◆ **TASK DIRECTIONS**: Restate all of the following data exactly, keeping any images out of the copy.

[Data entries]
--

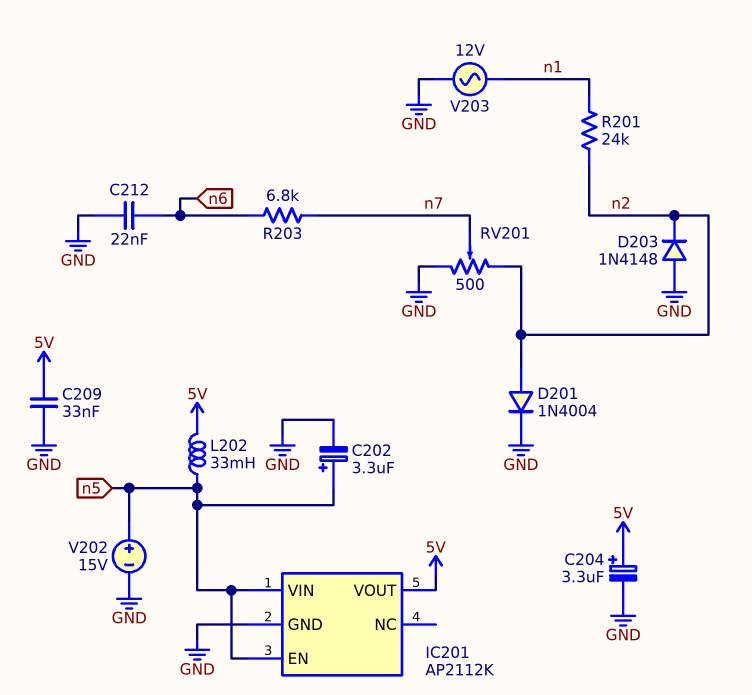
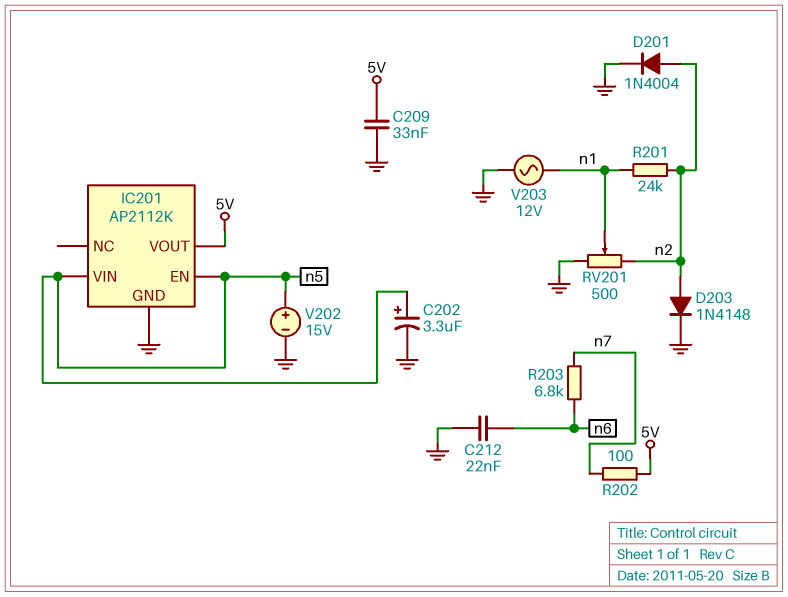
C204: 3.3uF (plus 5V, minus GND) -> none
D203: diode 1N4148 (A GND, K n2) -> diode 1N4148 (A n2, K GND)
L202: 33mH (5V, n5) -> none
R202: none -> 100 (5V, n7)
RV201: 500 (GND, n2, wiper n7) -> 500 (GND, n2, wiper n1)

--

◆ **WRITTEN SOLUTION**:
C204: 3.3uF (plus 5V, minus GND) -> none
D203: diode 1N4148 (A GND, K n2) -> diode 1N4148 (A n2, K GND)
L202: 33mH (5V, n5) -> none
R202: none -> 100 (5V, n7)
RV201: 500 (GND, n2, wiper n7) -> 500 (GND, n2, wiper n1)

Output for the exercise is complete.